[Stored dataset items]

########

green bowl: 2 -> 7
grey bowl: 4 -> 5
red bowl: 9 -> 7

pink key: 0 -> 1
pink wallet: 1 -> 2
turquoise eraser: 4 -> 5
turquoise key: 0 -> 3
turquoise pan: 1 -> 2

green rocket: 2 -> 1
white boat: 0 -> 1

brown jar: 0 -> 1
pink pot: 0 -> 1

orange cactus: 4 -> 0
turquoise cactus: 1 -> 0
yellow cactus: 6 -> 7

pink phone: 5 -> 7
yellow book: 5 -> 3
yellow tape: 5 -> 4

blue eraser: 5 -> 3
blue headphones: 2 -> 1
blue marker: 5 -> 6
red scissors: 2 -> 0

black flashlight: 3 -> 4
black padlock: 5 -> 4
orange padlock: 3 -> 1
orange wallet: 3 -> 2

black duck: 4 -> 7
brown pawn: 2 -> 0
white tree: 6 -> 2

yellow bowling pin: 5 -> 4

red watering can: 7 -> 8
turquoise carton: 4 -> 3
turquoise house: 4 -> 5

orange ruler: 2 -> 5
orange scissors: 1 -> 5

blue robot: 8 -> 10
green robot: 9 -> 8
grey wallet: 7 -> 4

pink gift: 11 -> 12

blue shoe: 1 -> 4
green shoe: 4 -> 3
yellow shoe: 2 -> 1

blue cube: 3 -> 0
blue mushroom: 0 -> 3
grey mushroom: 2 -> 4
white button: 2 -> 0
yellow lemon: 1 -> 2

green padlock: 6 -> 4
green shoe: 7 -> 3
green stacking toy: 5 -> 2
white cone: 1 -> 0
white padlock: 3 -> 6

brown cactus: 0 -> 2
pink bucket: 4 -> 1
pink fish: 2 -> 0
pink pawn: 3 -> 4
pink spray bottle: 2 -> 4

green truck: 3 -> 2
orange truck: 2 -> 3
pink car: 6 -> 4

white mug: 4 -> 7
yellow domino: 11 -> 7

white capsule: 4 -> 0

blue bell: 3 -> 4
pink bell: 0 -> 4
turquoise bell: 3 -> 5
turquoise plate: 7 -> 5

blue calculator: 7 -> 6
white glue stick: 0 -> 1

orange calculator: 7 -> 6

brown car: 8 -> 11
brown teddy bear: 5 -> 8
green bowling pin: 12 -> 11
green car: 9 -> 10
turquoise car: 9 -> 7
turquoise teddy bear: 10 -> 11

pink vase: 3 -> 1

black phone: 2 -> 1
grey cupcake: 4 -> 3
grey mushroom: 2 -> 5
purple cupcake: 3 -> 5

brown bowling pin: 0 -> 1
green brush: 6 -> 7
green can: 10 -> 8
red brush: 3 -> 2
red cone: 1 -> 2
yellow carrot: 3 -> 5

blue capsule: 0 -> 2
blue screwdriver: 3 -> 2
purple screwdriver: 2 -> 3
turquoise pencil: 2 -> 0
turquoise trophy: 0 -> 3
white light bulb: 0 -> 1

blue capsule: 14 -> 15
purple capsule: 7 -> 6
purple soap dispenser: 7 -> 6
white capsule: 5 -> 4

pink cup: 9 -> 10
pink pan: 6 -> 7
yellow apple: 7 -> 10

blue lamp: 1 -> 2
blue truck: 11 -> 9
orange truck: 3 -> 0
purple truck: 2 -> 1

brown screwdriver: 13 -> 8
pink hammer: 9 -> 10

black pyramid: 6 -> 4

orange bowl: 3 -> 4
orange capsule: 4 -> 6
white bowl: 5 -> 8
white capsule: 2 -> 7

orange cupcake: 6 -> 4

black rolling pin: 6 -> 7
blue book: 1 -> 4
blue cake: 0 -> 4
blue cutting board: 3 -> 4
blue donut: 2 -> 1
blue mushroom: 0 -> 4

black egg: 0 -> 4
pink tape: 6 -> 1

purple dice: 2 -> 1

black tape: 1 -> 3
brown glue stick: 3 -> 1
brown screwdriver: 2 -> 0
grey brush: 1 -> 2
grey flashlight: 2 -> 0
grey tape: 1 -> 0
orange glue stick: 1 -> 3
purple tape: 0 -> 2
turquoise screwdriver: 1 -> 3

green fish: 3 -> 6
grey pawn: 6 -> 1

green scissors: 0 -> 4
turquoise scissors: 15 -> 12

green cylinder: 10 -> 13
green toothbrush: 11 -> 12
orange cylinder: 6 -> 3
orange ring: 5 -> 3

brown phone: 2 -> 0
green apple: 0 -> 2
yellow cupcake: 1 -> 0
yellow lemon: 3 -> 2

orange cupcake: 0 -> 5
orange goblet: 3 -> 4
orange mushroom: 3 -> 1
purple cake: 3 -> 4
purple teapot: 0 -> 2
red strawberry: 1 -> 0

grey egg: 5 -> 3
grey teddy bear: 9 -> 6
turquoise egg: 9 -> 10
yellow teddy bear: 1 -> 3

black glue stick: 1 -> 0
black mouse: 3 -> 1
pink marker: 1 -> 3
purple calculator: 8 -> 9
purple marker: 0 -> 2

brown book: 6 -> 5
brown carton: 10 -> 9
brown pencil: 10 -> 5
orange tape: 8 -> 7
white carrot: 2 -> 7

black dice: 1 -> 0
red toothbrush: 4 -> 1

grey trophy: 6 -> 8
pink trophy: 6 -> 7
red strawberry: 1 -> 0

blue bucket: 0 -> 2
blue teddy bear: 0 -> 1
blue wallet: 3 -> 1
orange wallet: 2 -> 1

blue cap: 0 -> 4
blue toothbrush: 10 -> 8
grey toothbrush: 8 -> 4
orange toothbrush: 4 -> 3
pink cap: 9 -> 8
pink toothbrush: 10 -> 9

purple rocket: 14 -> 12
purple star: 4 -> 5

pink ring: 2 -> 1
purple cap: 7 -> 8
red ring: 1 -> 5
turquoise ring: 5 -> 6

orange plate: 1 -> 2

########

- **DIRECTIONS FOR THIS TASK**:
In full and verbatim, transcribe the data.

- **REPLY TO THE TASK**:
green bowl: 2 -> 7
grey bowl: 4 -> 5
red bowl: 9 -> 7

pink key: 0 -> 1
pink wallet: 1 -> 2
turquoise eraser: 4 -> 5
turquoise key: 0 -> 3
turquoise pan: 1 -> 2

green rocket: 2 -> 1
white boat: 0 -> 1

brown jar: 0 -> 1
pink pot: 0 -> 1

orange cactus: 4 -> 0
turquoise cactus: 1 -> 0
yellow cactus: 6 -> 7

pink phone: 5 -> 7
yellow book: 5 -> 3
yellow tape: 5 -> 4

blue eraser: 5 -> 3
blue headphones: 2 -> 1
blue marker: 5 -> 6
red scissors: 2 -> 0

black flashlight: 3 -> 4
black padlock: 5 -> 4
orange padlock: 3 -> 1
orange wallet: 3 -> 2

black duck: 4 -> 7
brown pawn: 2 -> 0
white tree: 6 -> 2

yellow bowling pin: 5 -> 4

red watering can: 7 -> 8
turquoise carton: 4 -> 3
turquoise house: 4 -> 5

orange ruler: 2 -> 5
orange scissors: 1 -> 5

blue robot: 8 -> 10
green robot: 9 -> 8
grey wallet: 7 -> 4

pink gift: 11 -> 12

blue shoe: 1 -> 4
green shoe: 4 -> 3
yellow shoe: 2 -> 1

blue cube: 3 -> 0
blue mushroom: 0 -> 3
grey mushroom: 2 -> 4
white button: 2 -> 0
yellow lemon: 1 -> 2

green padlock: 6 -> 4
green shoe: 7 -> 3
green stacking toy: 5 -> 2
white cone: 1 -> 0
white padlock: 3 -> 6

brown cactus: 0 -> 2
pink bucket: 4 -> 1
pink fish: 2 -> 0
pink pawn: 3 -> 4
pink spray bottle: 2 -> 4

green truck: 3 -> 2
orange truck: 2 -> 3
pink car: 6 -> 4

white mug: 4 -> 7
yellow domino: 11 -> 7

white capsule: 4 -> 0

blue bell: 3 -> 4
pink bell: 0 -> 4
turquoise bell: 3 -> 5
turquoise plate: 7 -> 5

blue calculator: 7 -> 6
white glue stick: 0 -> 1

orange calculator: 7 -> 6

brown car: 8 -> 11
brown teddy bear: 5 -> 8
green bowling pin: 12 -> 11
green car: 9 -> 10
turquoise car: 9 -> 7
turquoise teddy bear: 10 -> 11

pink vase: 3 -> 1

black phone: 2 -> 1
grey cupcake: 4 -> 3
grey mushroom: 2 -> 5
purple cupcake: 3 -> 5

brown bowling pin: 0 -> 1
green brush: 6 -> 7
green can: 10 -> 8
red brush: 3 -> 2
red cone: 1 -> 2
yellow carrot: 3 -> 5

blue capsule: 0 -> 2
blue screwdriver: 3 -> 2
purple screwdriver: 2 -> 3
turquoise pencil: 2 -> 0
turquoise trophy: 0 -> 3
white light bulb: 0 -> 1

blue capsule: 14 -> 15
purple capsule: 7 -> 6
purple soap dispenser: 7 -> 6
white capsule: 5 -> 4

pink cup: 9 -> 10
pink pan: 6 -> 7
yellow apple: 7 -> 10

blue lamp: 1 -> 2
blue truck: 11 -> 9
orange truck: 3 -> 0
purple truck: 2 -> 1

brown screwdriver: 13 -> 8
pink hammer: 9 -> 10

black pyramid: 6 -> 4

orange bowl: 3 -> 4
orange capsule: 4 -> 6
white bowl: 5 -> 8
white capsule: 2 -> 7

orange cupcake: 6 -> 4

black rolling pin: 6 -> 7
blue book: 1 -> 4
blue cake: 0 -> 4
blue cutting board: 3 -> 4
blue donut: 2 -> 1
blue mushroom: 0 -> 4

black egg: 0 -> 4
pink tape: 6 -> 1

purple dice: 2 -> 1

black tape: 1 -> 3
brown glue stick: 3 -> 1
brown screwdriver: 2 -> 0
grey brush: 1 -> 2
grey flashlight: 2 -> 0
grey tape: 1 -> 0
orange glue stick: 1 -> 3
purple tape: 0 -> 2
turquoise screwdriver: 1 -> 3

green fish: 3 -> 6
grey pawn: 6 -> 1

green scissors: 0 -> 4
turquoise scissors: 15 -> 12

green cylinder: 10 -> 13
green toothbrush: 11 -> 12
orange cylinder: 6 -> 3
orange ring: 5 -> 3

brown phone: 2 -> 0
green apple: 0 -> 2
yellow cupcake: 1 -> 0
yellow lemon: 3 -> 2

orange cupcake: 0 -> 5
orange goblet: 3 -> 4
orange mushroom: 3 -> 1
purple cake: 3 -> 4
purple teapot: 0 -> 2
red strawberry: 1 -> 0

grey egg: 5 -> 3
grey teddy bear: 9 -> 6
turquoise egg: 9 -> 10
yellow teddy bear: 1 -> 3

black glue stick: 1 -> 0
black mouse: 3 -> 1
pink marker: 1 -> 3
purple calculator: 8 -> 9
purple marker: 0 -> 2

brown book: 6 -> 5
brown carton: 10 -> 9
brown pencil: 10 -> 5
orange tape: 8 -> 7
white carrot: 2 -> 7

black dice: 1 -> 0
red toothbrush: 4 -> 1

grey trophy: 6 -> 8
pink trophy: 6 -> 7
red strawberry: 1 -> 0

blue bucket: 0 -> 2
blue teddy bear: 0 -> 1
blue wallet: 3 -> 1
orange wallet: 2 -> 1

blue cap: 0 -> 4
blue toothbrush: 10 -> 8
grey toothbrush: 8 -> 4
orange toothbrush: 4 -> 3
pink cap: 9 -> 8
pink toothbrush: 10 -> 9

purple rocket: 14 -> 12
purple star: 4 -> 5

pink ring: 2 -> 1
purple cap: 7 -> 8
red ring: 1 -> 5
turquoise ring: 5 -> 6

orange plate: 1 -> 2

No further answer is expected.